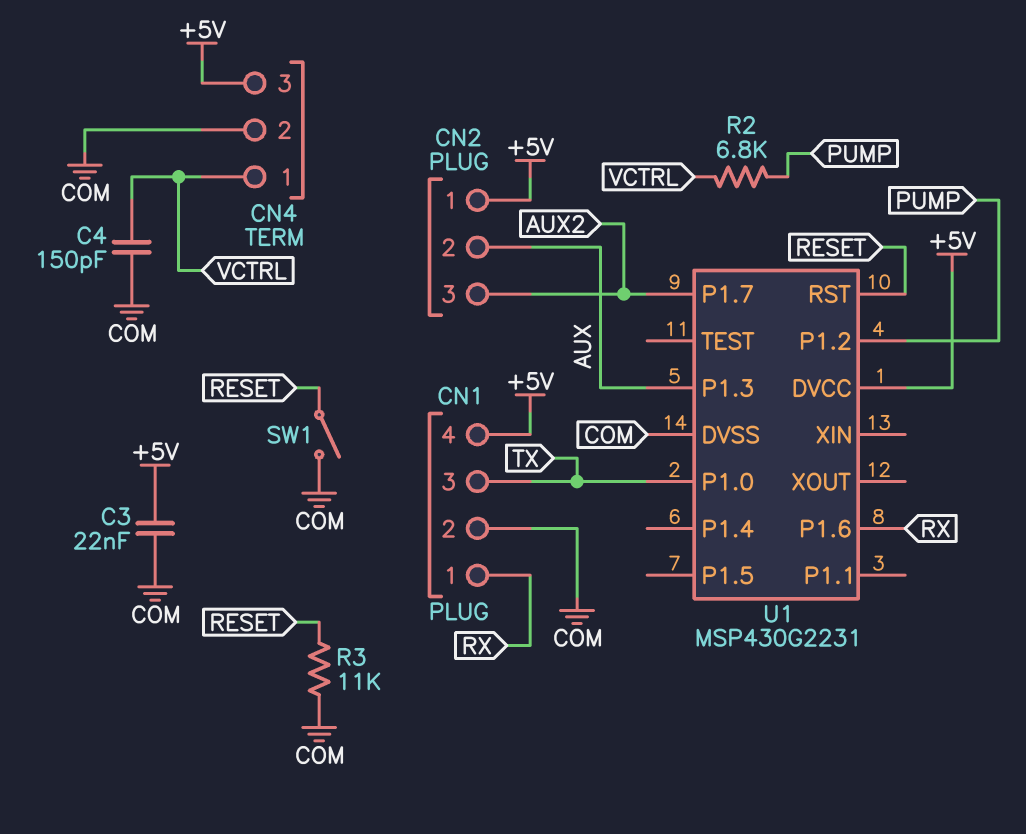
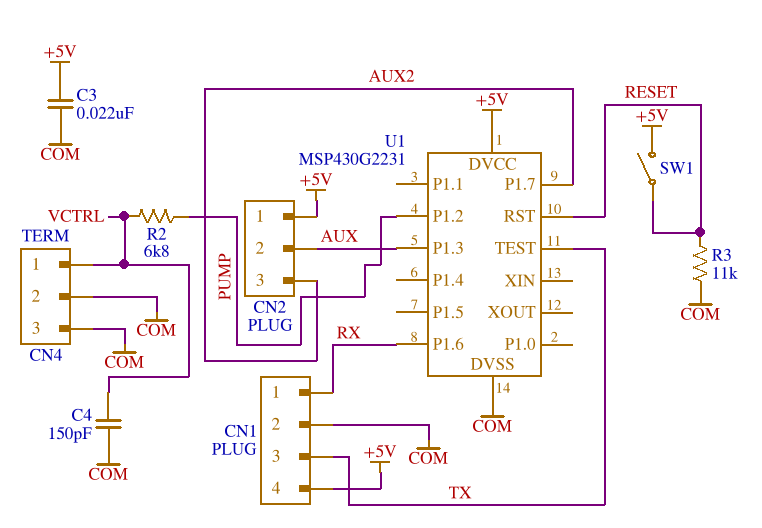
CN4 pin 3: +5V -> COM
SW1: switch (COM, RESET) -> switch (+5V, RESET)
U1 pin P1.0: TX -> none
U1 pin TEST: none -> TX

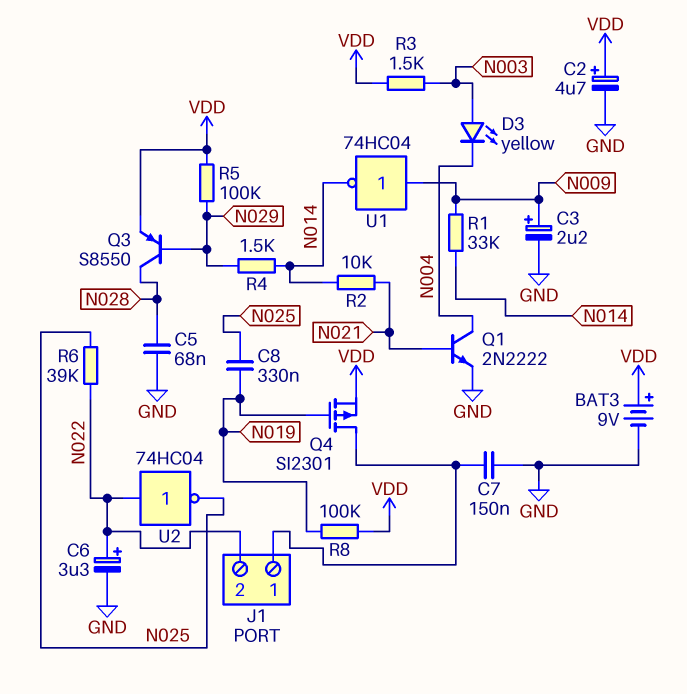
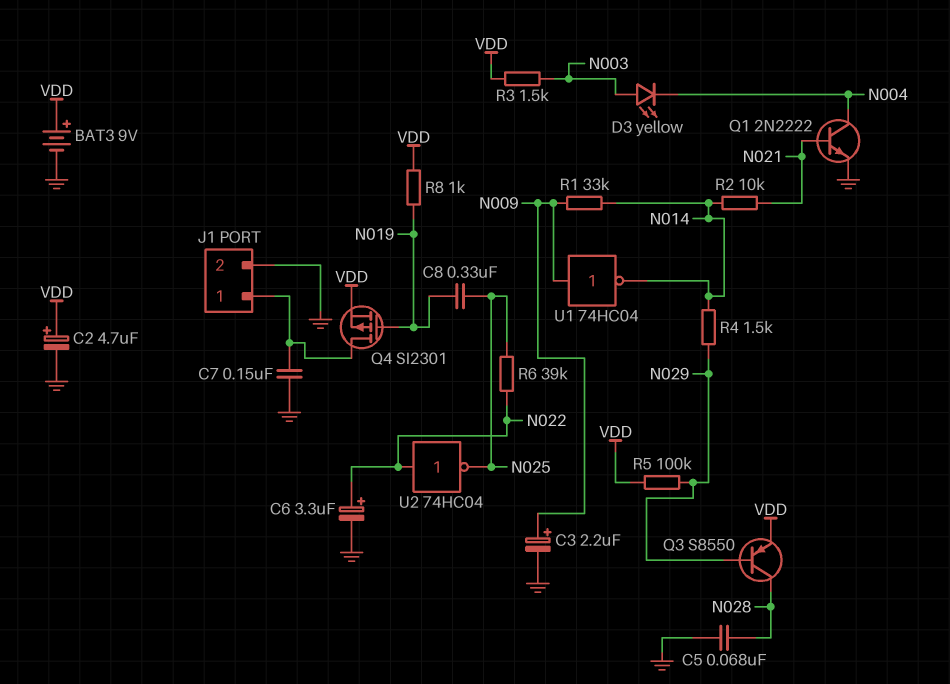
J1 pin 2: N022 -> GND
R8: 100k (N019, VDD) -> 1k (N019, VDD)

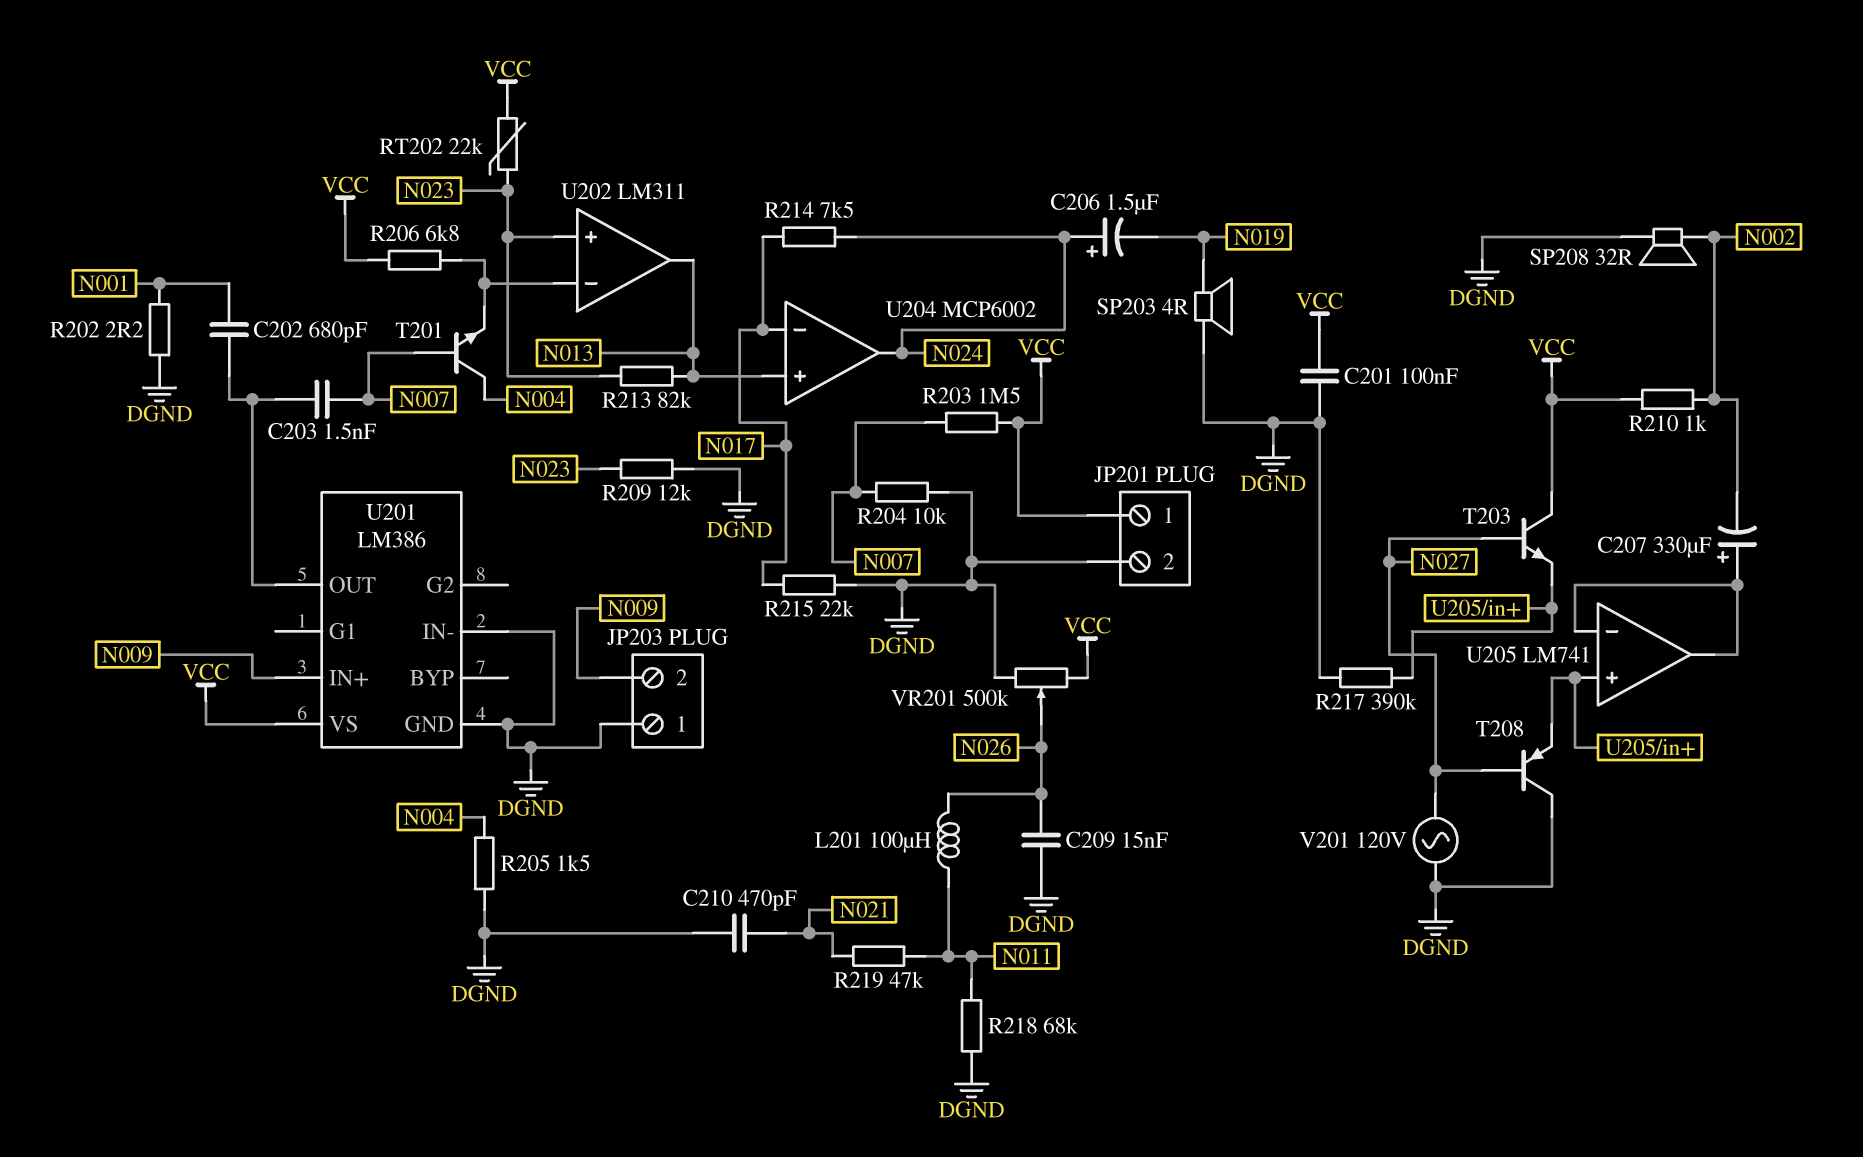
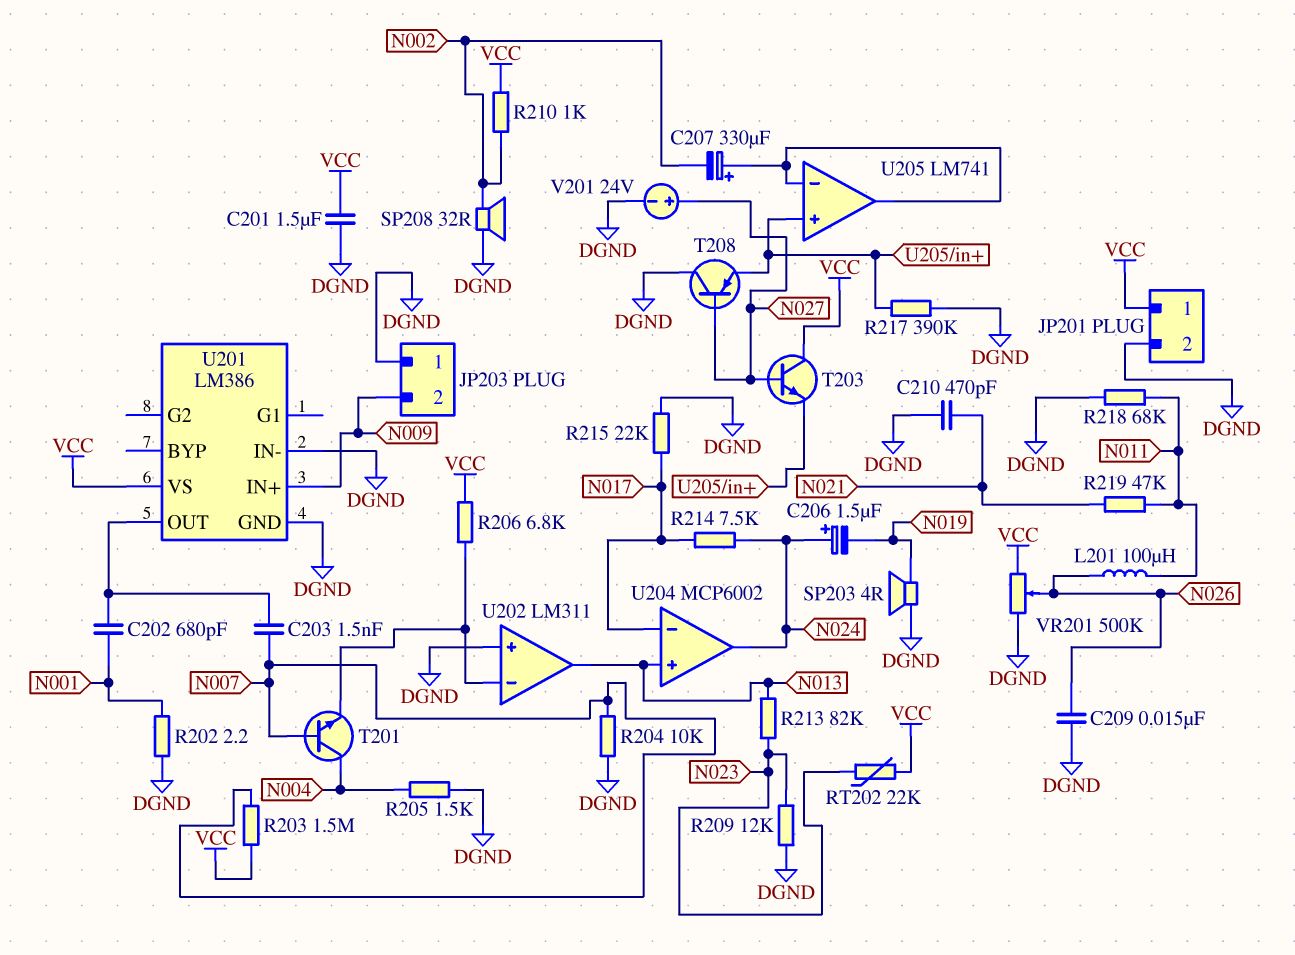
C201: 100nF (DGND, VCC) -> 1.5uF (DGND, VCC)
U202 pin in+: N023 -> DGND
V201: AC 120V (DGND, N027) -> 24V (plus N027, minus DGND)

* YOUR GOAL: Copy every line of the records exactly as it is written, but not the pictures.

* SOLUTION:
CN4 pin 3: +5V -> COM
SW1: switch (COM, RESET) -> switch (+5V, RESET)
U1 pin P1.0: TX -> none
U1 pin TEST: none -> TX

J1 pin 2: N022 -> GND
R8: 100k (N019, VDD) -> 1k (N019, VDD)

C201: 100nF (DGND, VCC) -> 1.5uF (DGND, VCC)
U202 pin in+: N023 -> DGND
V201: AC 120V (DGND, N027) -> 24V (plus N027, minus DGND)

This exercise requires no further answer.